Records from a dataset
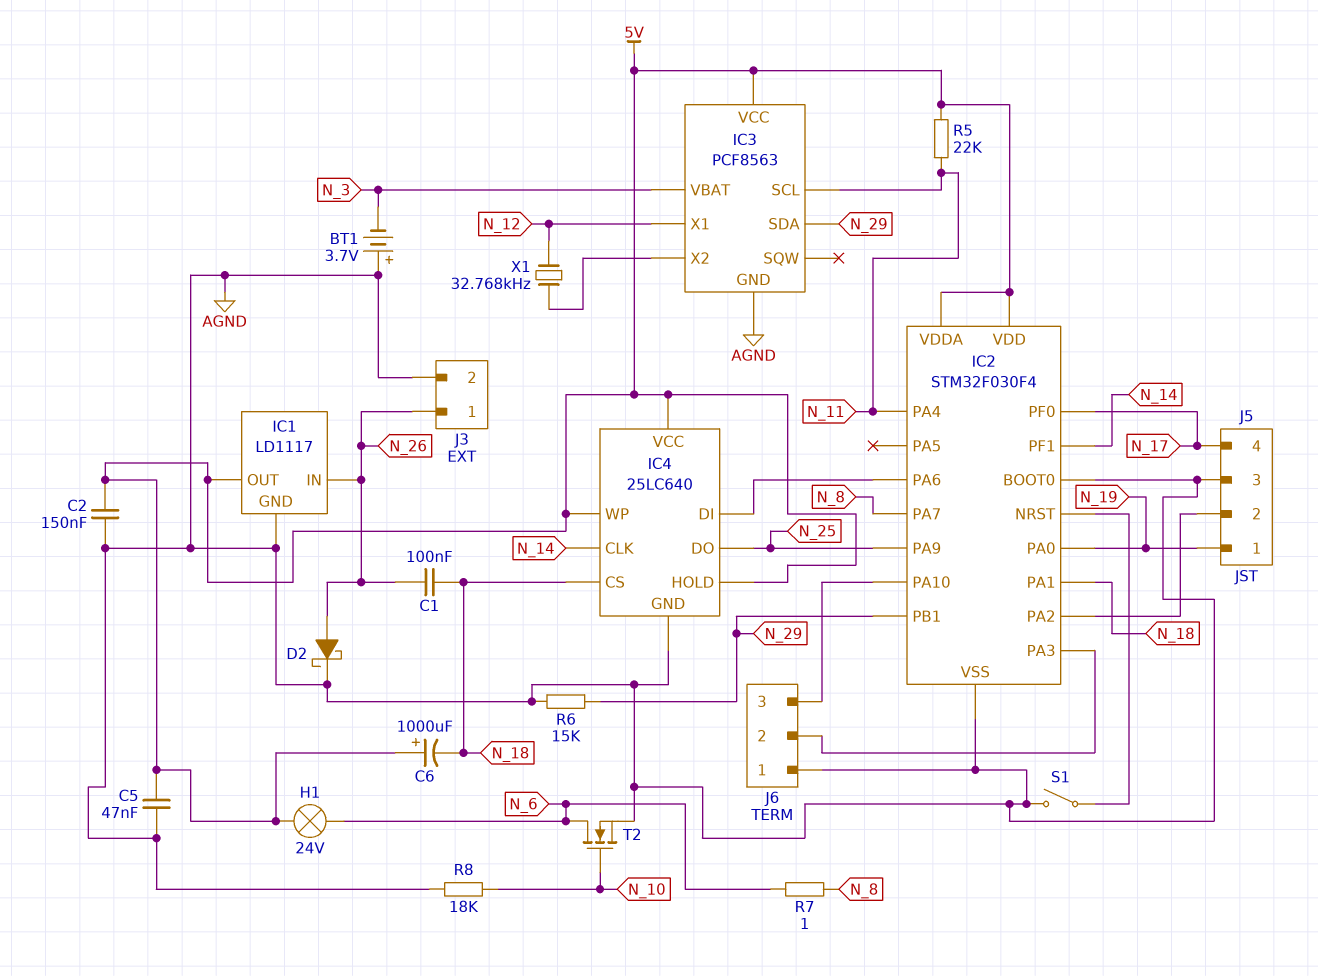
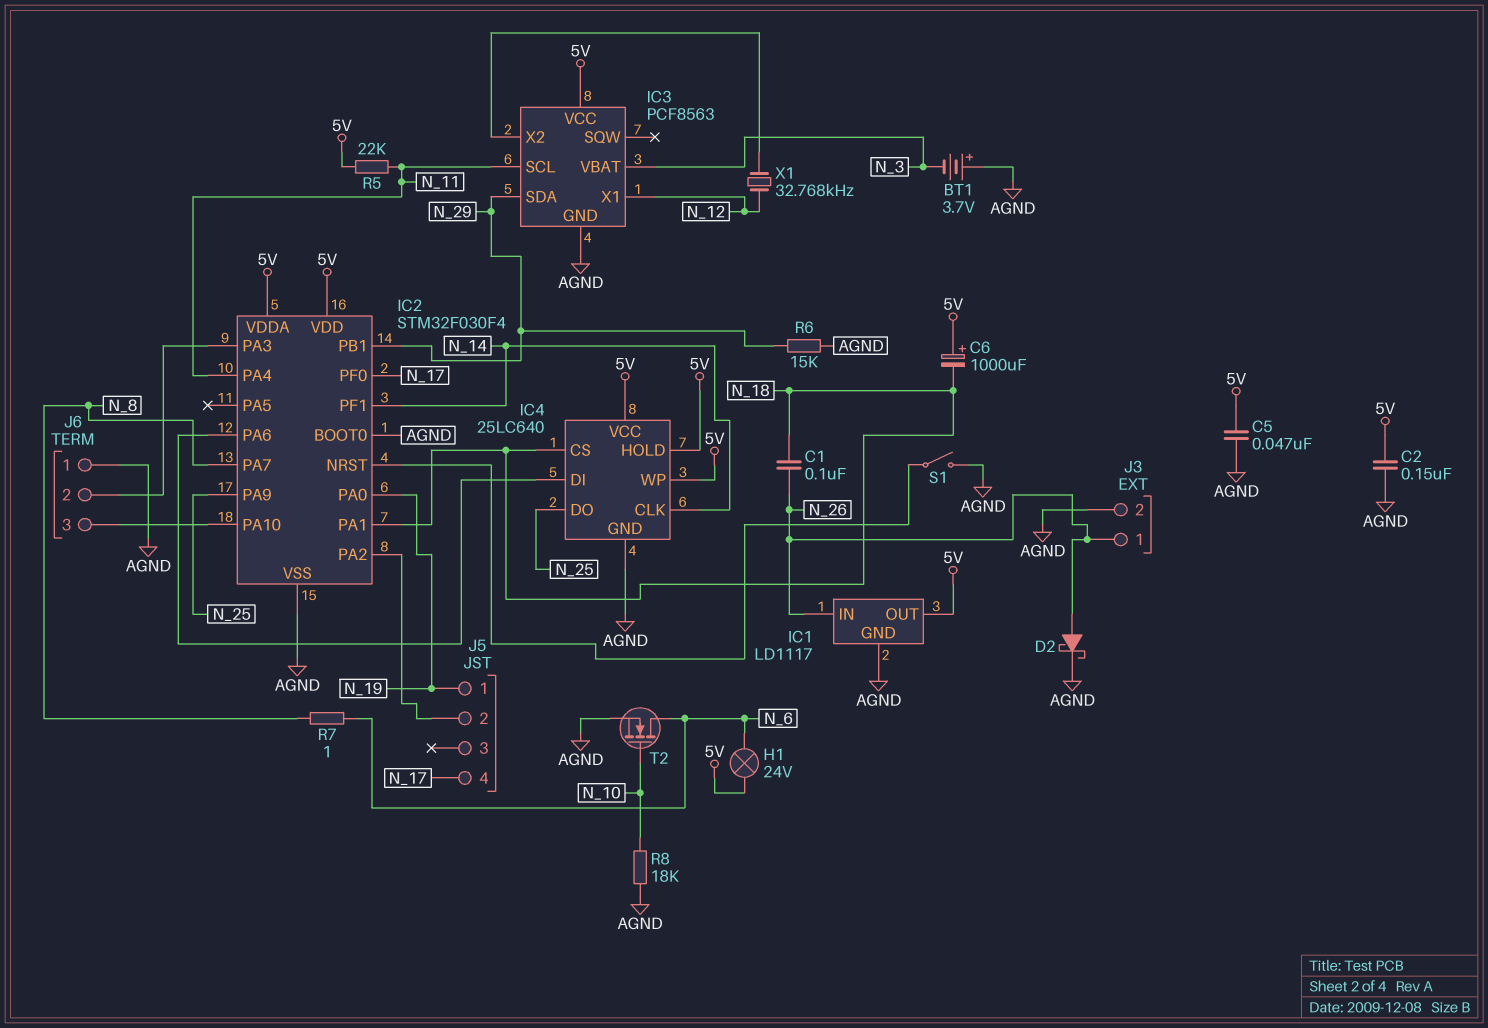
J5 pin 3: AGND -> none

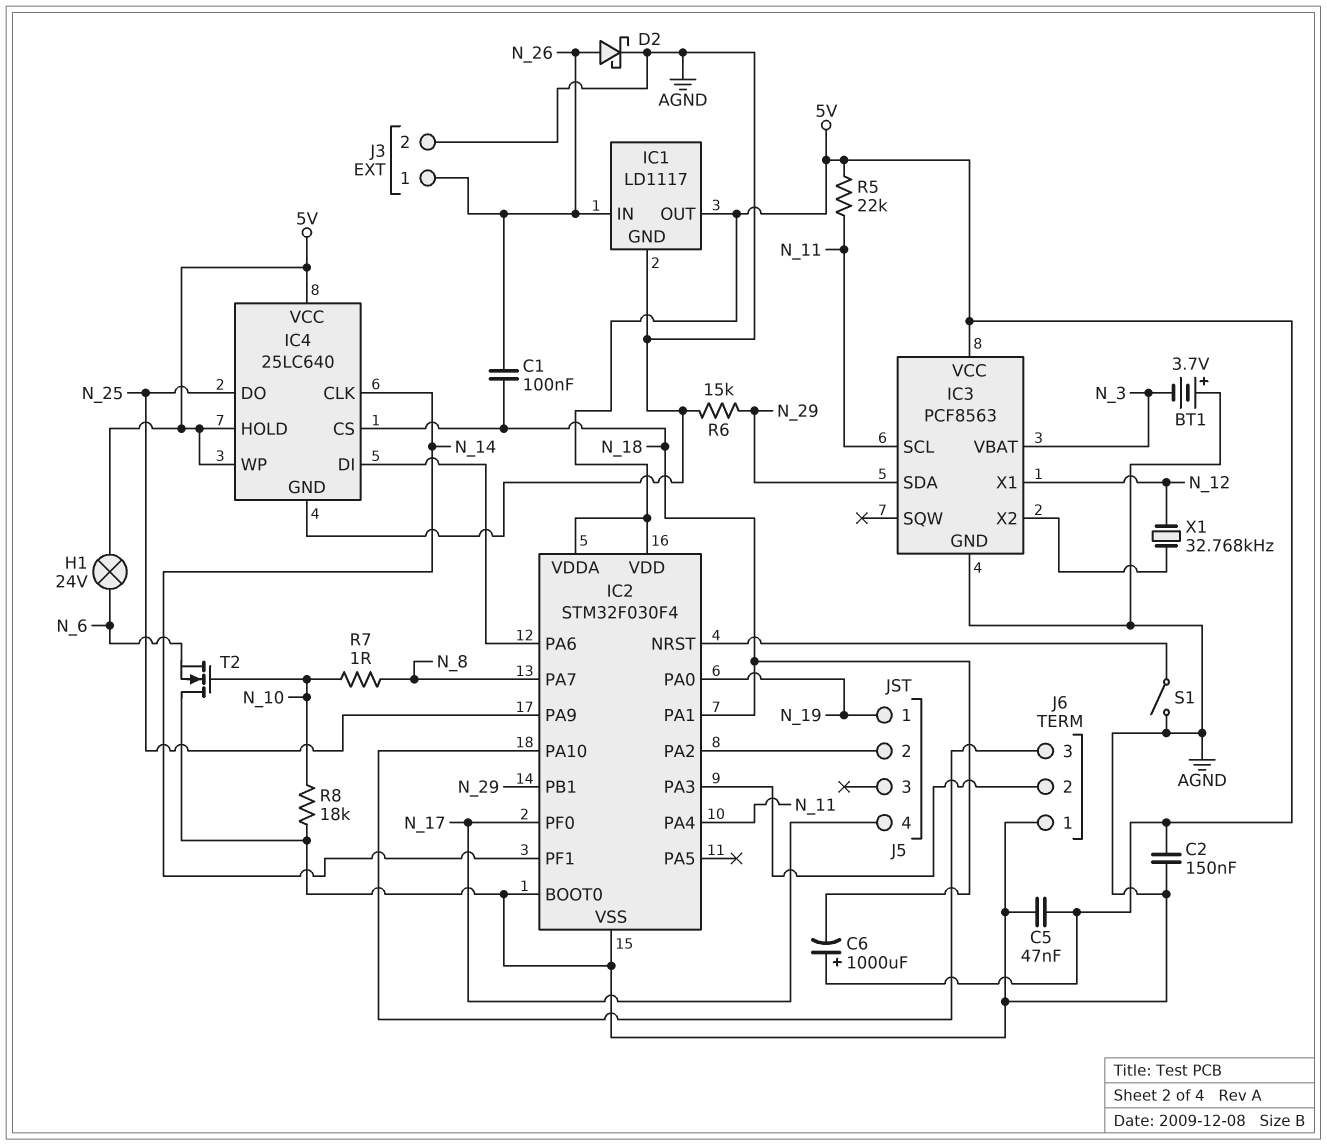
R7: 1 (N_6, N_8) -> 1 (N_8, N_10)
T2: NMOS (G N_10, D N_6, S AGND) -> NMOS (G N_10, D AGND, S N_6)

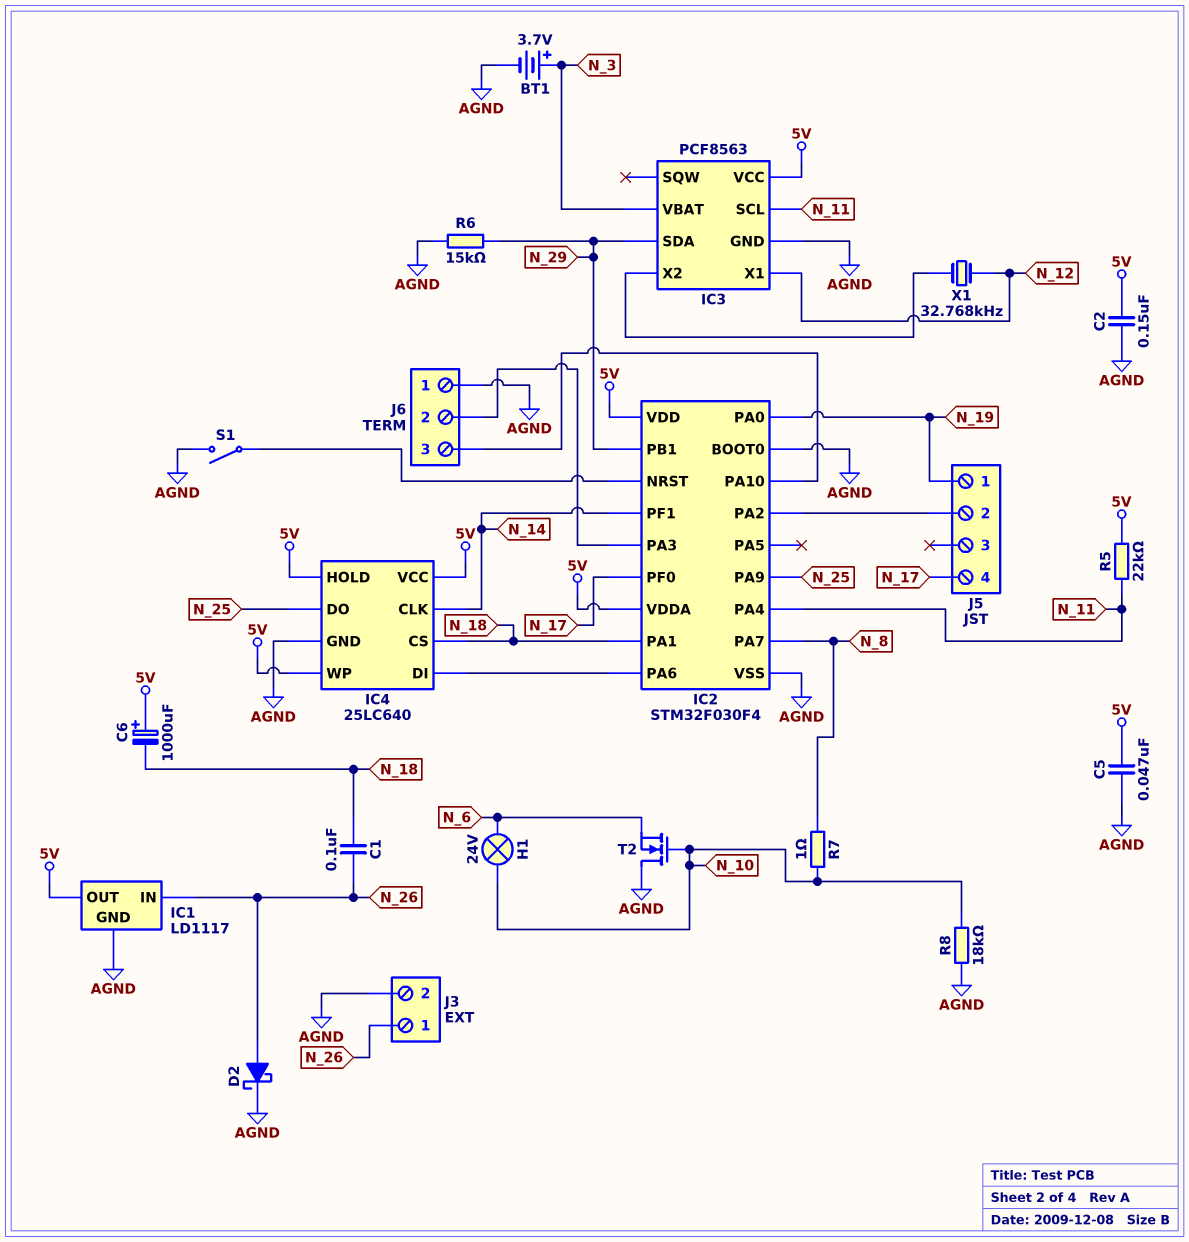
BT1: 3.7V (plus AGND, minus N_3) -> 3.7V (plus N_3, minus AGND)
H1: lamp 24V (5V, N_6) -> lamp 24V (N_6, N_10)

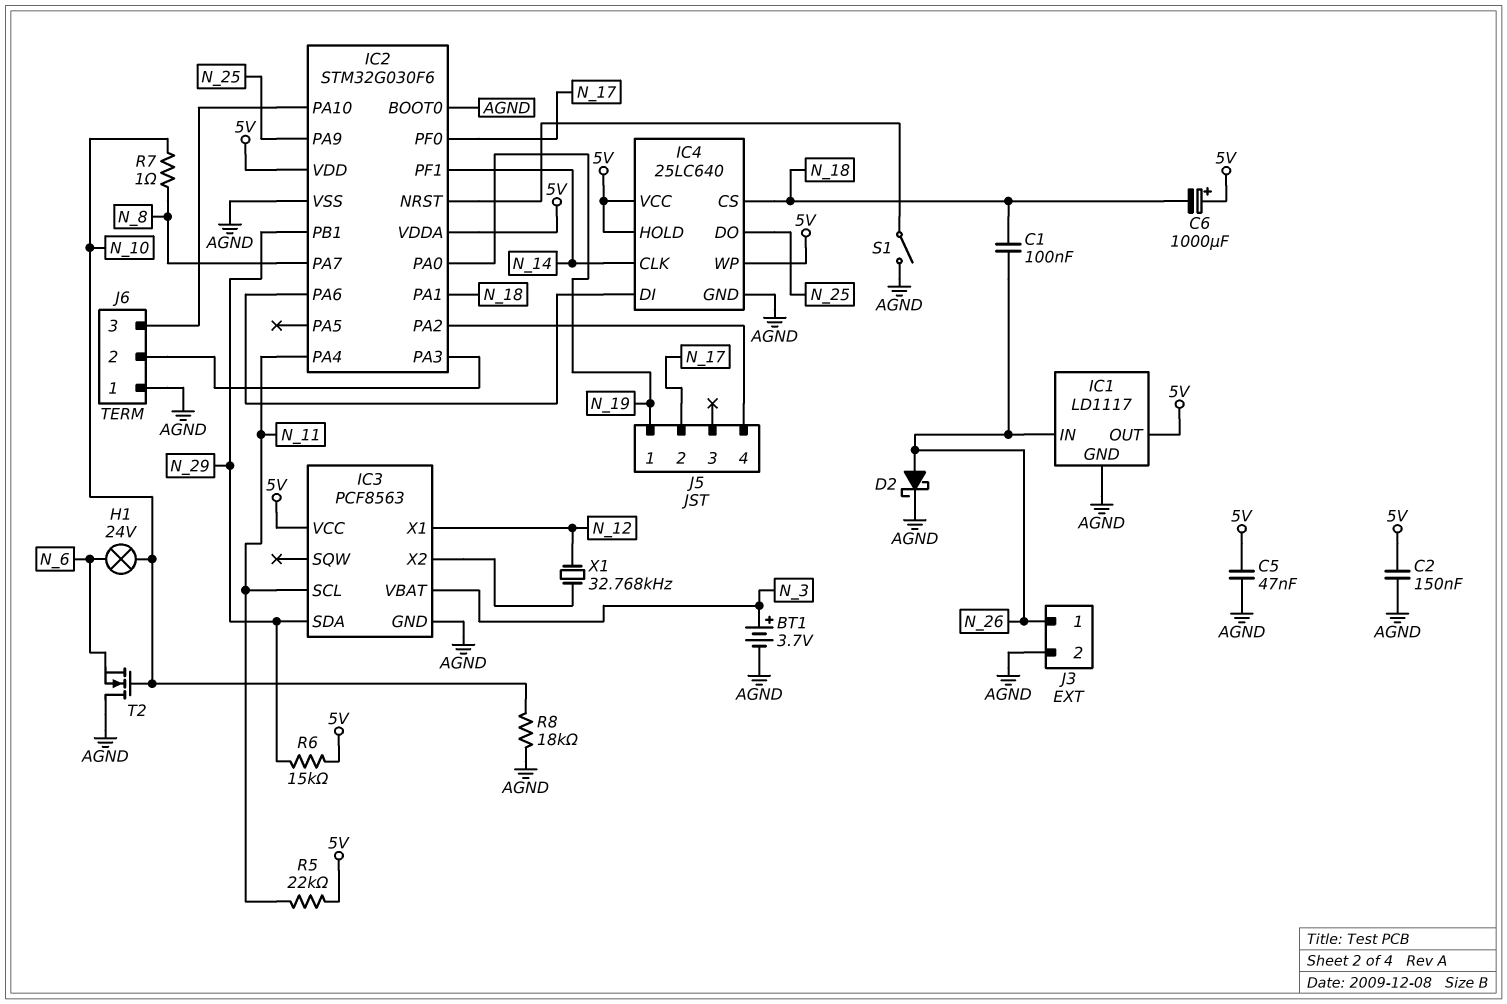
IC2: STM32F030F4 -> STM32G030F6
J5 pin 2: IC2/PA2 -> N_17
J5 pin 4: N_17 -> IC2/PA2
R6: 15k (AGND, N_29) -> 15k (5V, N_29)

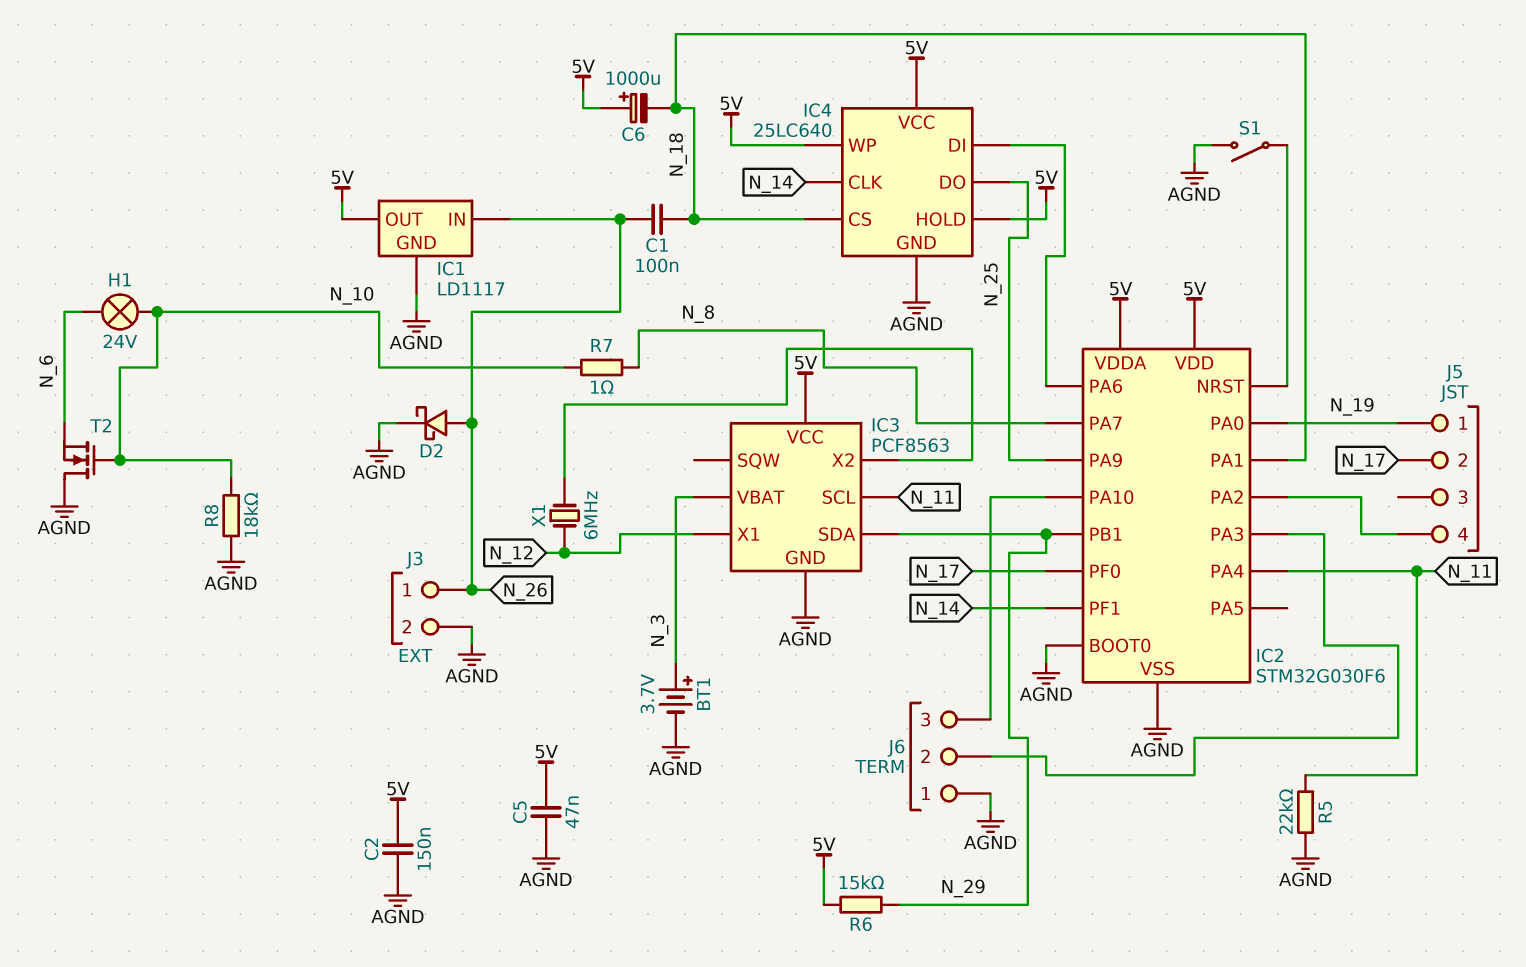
R5: 22k (5V, N_11) -> 22k (AGND, N_11)
X1: 32.768kHz (IC3/X2, N_12) -> 6MHz (IC3/X2, N_12)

_WORK TASK:_ Go through the entries above and copy out every line that includes the word "AGND".

_RESULT OF THIS EXERCISE:_
J5 pin 3: AGND -> none
T2: NMOS (G N_10, D N_6, S AGND) -> NMOS (G N_10, D AGND, S N_6)
BT1: 3.7V (plus AGND, minus N_3) -> 3.7V (plus N_3, minus AGND)
R6: 15k (AGND, N_29) -> 15k (5V, N_29)
R5: 22k (5V, N_11) -> 22k (AGND, N_11)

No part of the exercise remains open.